» EXERCISE PROMPT
Transcribe, without alteration, only the lines from the one containing "R4: 15k (GND, Y10) -> 4.3k (GND, Y10)" through the last line of the material, both ends included.

» DATA FOR THE TASK
%%

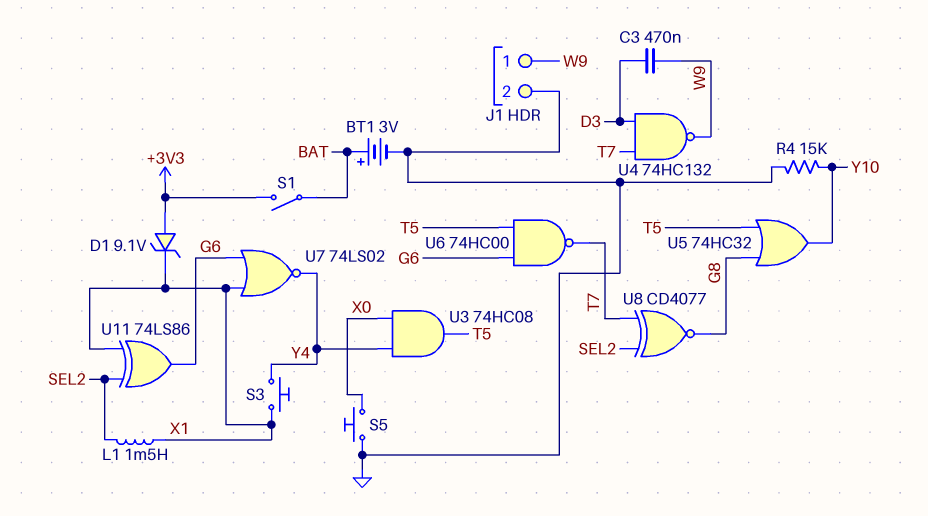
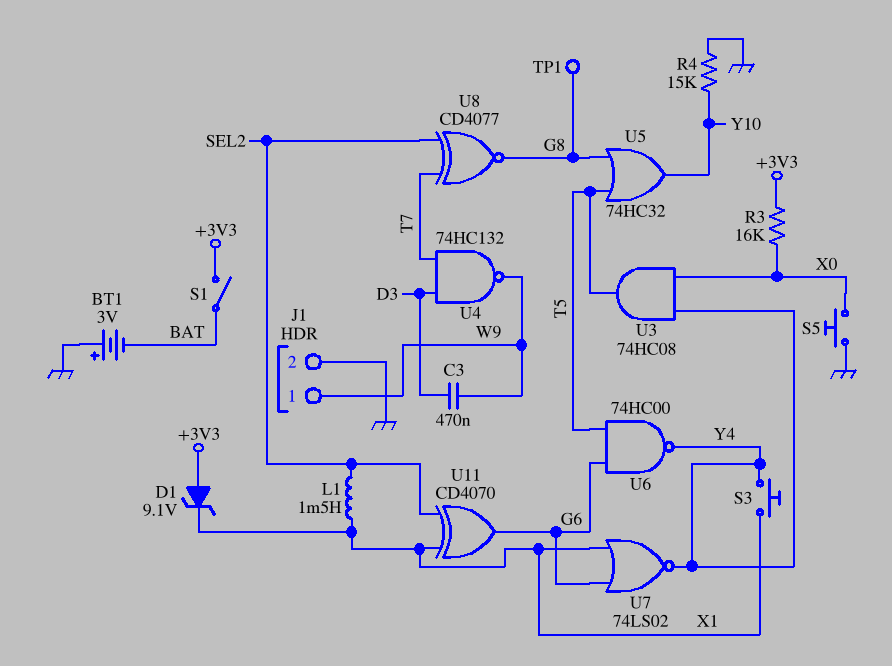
BT1: 3V (plus BAT, minus GND) -> 3V (plus GND, minus BAT)
R3: none -> 16k (+3V3, X0)
TP1: none -> test point (G8)
U6: NAND 74HC00 (in G6, in T5, out T7) -> NAND 74HC00 (in G6, in T5, out Y4)
U11: XOR 74LS86 (in SEL2, in X1, out G6) -> XOR CD4070 (in SEL2, in X1, out G6)

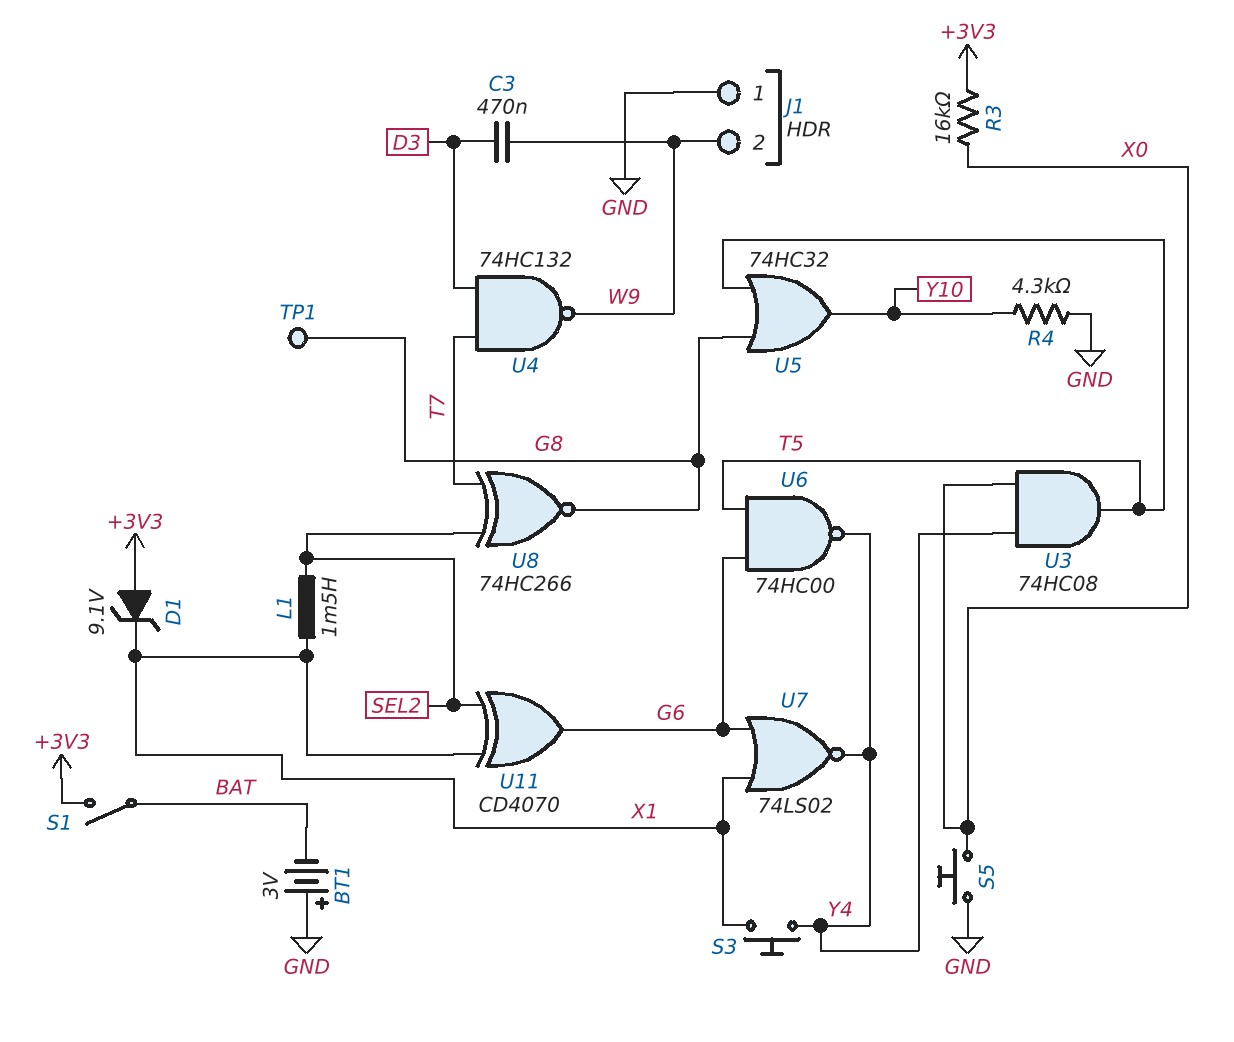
J1 pin 1: W9 -> GND
J1 pin 2: GND -> W9
R4: 15k (GND, Y10) -> 4.3k (GND, Y10)
U8: XNOR CD4077 (in SEL2, in T7, out G8) -> XNOR 74HC266 (in SEL2, in T7, out G8)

%%

» OUTPUT BELOW
R4: 15k (GND, Y10) -> 4.3k (GND, Y10)
U8: XNOR CD4077 (in SEL2, in T7, out G8) -> XNOR 74HC266 (in SEL2, in T7, out G8)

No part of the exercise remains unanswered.